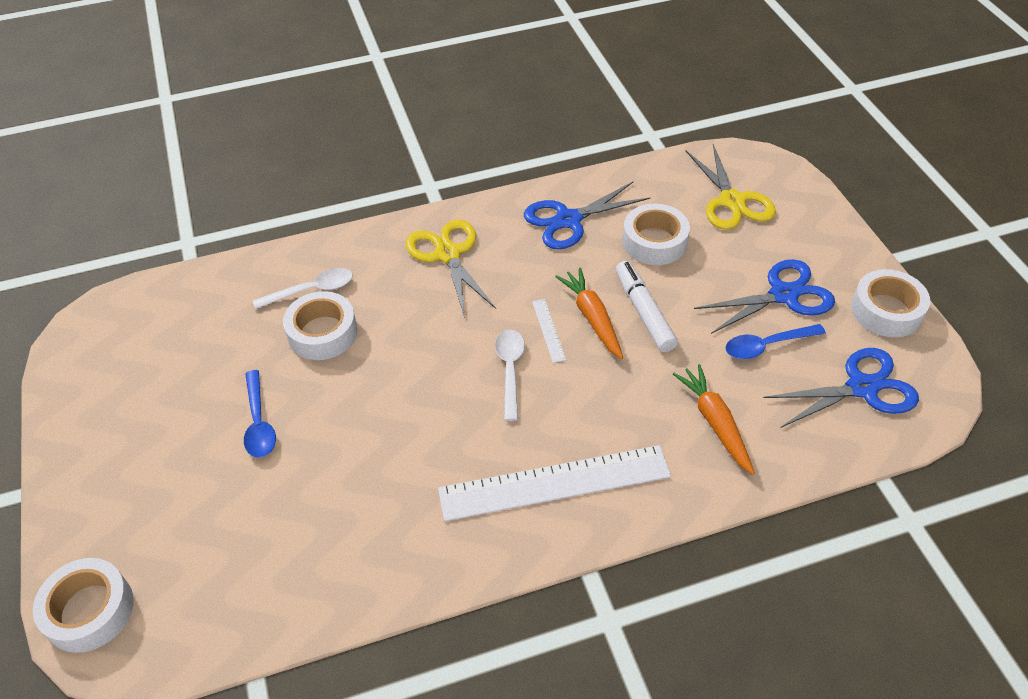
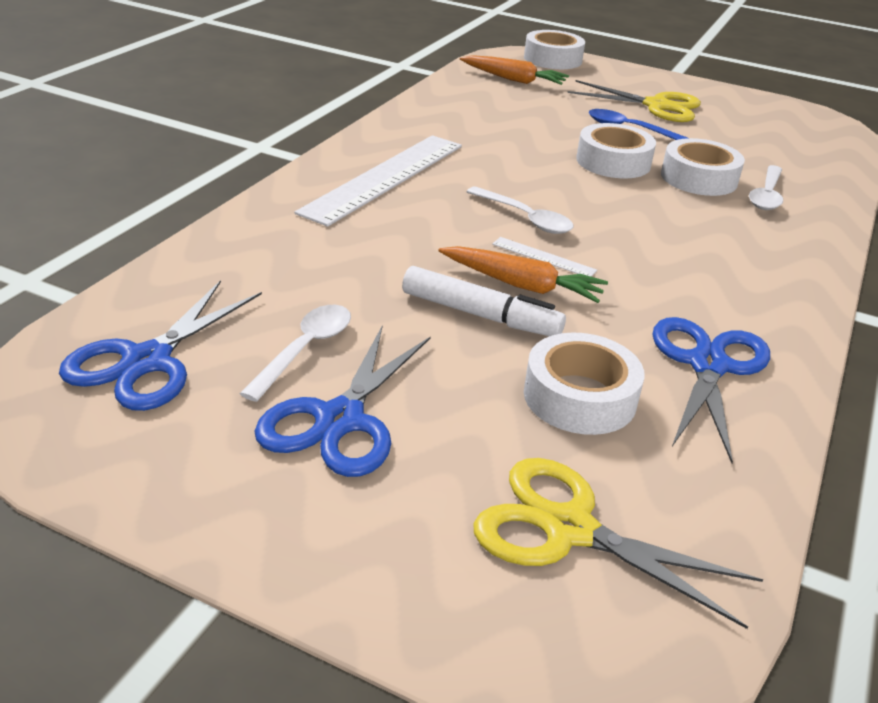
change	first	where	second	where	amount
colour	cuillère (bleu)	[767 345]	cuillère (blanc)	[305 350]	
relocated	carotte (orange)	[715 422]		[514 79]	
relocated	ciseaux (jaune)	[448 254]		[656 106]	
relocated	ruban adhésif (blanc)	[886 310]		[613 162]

ABOUT THIS EXERCISE: Leaving out any images, restate every record word for word.

PROBLEM SOLUTION:
change	first	where	second	where	amount
colour	cuillère (bleu)	[767 345]	cuillère (blanc)	[305 350]	
relocated	carotte (orange)	[715 422]		[514 79]	
relocated	ciseaux (jaune)	[448 254]		[656 106]	
relocated	ruban adhésif (blanc)	[886 310]		[613 162]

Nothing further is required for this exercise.